Source records
________________________________________
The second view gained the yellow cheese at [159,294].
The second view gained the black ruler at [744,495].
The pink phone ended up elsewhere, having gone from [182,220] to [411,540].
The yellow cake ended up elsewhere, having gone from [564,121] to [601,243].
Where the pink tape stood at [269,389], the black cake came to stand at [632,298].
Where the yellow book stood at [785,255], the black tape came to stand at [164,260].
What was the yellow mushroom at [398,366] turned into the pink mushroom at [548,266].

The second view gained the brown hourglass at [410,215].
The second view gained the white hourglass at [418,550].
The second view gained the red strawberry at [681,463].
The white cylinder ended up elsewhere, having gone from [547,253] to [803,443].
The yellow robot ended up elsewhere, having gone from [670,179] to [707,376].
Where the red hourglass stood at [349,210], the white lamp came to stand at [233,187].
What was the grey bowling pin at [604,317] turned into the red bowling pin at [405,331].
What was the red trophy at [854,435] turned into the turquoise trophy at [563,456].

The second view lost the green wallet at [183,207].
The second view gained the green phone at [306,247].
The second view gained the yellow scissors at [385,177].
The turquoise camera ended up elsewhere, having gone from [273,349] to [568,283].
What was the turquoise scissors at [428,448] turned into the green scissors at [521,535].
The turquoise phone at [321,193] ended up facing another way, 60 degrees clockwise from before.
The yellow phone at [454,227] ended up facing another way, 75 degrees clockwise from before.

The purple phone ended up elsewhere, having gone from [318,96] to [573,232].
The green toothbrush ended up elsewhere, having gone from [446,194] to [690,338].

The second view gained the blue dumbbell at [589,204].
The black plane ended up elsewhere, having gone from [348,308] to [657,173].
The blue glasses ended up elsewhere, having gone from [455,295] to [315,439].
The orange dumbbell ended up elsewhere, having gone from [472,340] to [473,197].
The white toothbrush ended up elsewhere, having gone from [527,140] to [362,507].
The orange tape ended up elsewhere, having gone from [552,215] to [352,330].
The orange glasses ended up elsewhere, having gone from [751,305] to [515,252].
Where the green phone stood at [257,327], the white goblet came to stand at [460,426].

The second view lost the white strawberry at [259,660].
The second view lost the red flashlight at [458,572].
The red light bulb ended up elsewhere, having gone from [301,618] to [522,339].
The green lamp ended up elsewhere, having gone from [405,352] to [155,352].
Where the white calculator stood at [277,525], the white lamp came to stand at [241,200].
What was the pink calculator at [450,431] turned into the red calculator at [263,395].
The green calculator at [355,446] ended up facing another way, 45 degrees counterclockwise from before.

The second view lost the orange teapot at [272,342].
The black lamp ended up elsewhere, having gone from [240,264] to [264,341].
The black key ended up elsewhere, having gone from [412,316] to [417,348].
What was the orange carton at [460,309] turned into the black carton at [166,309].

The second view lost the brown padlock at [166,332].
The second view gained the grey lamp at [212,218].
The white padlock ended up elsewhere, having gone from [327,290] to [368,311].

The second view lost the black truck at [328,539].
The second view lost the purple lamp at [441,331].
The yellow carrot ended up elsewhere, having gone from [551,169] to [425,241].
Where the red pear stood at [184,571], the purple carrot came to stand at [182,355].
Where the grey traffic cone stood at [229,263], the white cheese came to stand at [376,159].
________________________________________
What you should do: All entries should be given again precisely as they appear above.

Result of the exercise:
The second view gained the yellow cheese at [159,294].
The second view gained the black ruler at [744,495].
The pink phone ended up elsewhere, having gone from [182,220] to [411,540].
The yellow cake ended up elsewhere, having gone from [564,121] to [601,243].
Where the pink tape stood at [269,389], the black cake came to stand at [632,298].
Where the yellow book stood at [785,255], the black tape came to stand at [164,260].
What was the yellow mushroom at [398,366] turned into the pink mushroom at [548,266].

The second view gained the brown hourglass at [410,215].
The second view gained the white hourglass at [418,550].
The second view gained the red strawberry at [681,463].
The white cylinder ended up elsewhere, having gone from [547,253] to [803,443].
The yellow robot ended up elsewhere, having gone from [670,179] to [707,376].
Where the red hourglass stood at [349,210], the white lamp came to stand at [233,187].
What was the grey bowling pin at [604,317] turned into the red bowling pin at [405,331].
What was the red trophy at [854,435] turned into the turquoise trophy at [563,456].

The second view lost the green wallet at [183,207].
The second view gained the green phone at [306,247].
The second view gained the yellow scissors at [385,177].
The turquoise camera ended up elsewhere, having gone from [273,349] to [568,283].
What was the turquoise scissors at [428,448] turned into the green scissors at [521,535].
The turquoise phone at [321,193] ended up facing another way, 60 degrees clockwise from before.
The yellow phone at [454,227] ended up facing another way, 75 degrees clockwise from before.

The purple phone ended up elsewhere, having gone from [318,96] to [573,232].
The green toothbrush ended up elsewhere, having gone from [446,194] to [690,338].

The second view gained the blue dumbbell at [589,204].
The black plane ended up elsewhere, having gone from [348,308] to [657,173].
The blue glasses ended up elsewhere, having gone from [455,295] to [315,439].
The orange dumbbell ended up elsewhere, having gone from [472,340] to [473,197].
The white toothbrush ended up elsewhere, having gone from [527,140] to [362,507].
The orange tape ended up elsewhere, having gone from [552,215] to [352,330].
The orange glasses ended up elsewhere, having gone from [751,305] to [515,252].
Where the green phone stood at [257,327], the white goblet came to stand at [460,426].

The second view lost the white strawberry at [259,660].
The second view lost the red flashlight at [458,572].
The red light bulb ended up elsewhere, having gone from [301,618] to [522,339].
The green lamp ended up elsewhere, having gone from [405,352] to [155,352].
Where the white calculator stood at [277,525], the white lamp came to stand at [241,200].
What was the pink calculator at [450,431] turned into the red calculator at [263,395].
The green calculator at [355,446] ended up facing another way, 45 degrees counterclockwise from before.

The second view lost the orange teapot at [272,342].
The black lamp ended up elsewhere, having gone from [240,264] to [264,341].
The black key ended up elsewhere, having gone from [412,316] to [417,348].
What was the orange carton at [460,309] turned into the black carton at [166,309].

The second view lost the brown padlock at [166,332].
The second view gained the grey lamp at [212,218].
The white padlock ended up elsewhere, having gone from [327,290] to [368,311].

The second view lost the black truck at [328,539].
The second view lost the purple lamp at [441,331].
The yellow carrot ended up elsewhere, having gone from [551,169] to [425,241].
Where the red pear stood at [184,571], the purple carrot came to stand at [182,355].
Where the grey traffic cone stood at [229,263], the white cheese came to stand at [376,159].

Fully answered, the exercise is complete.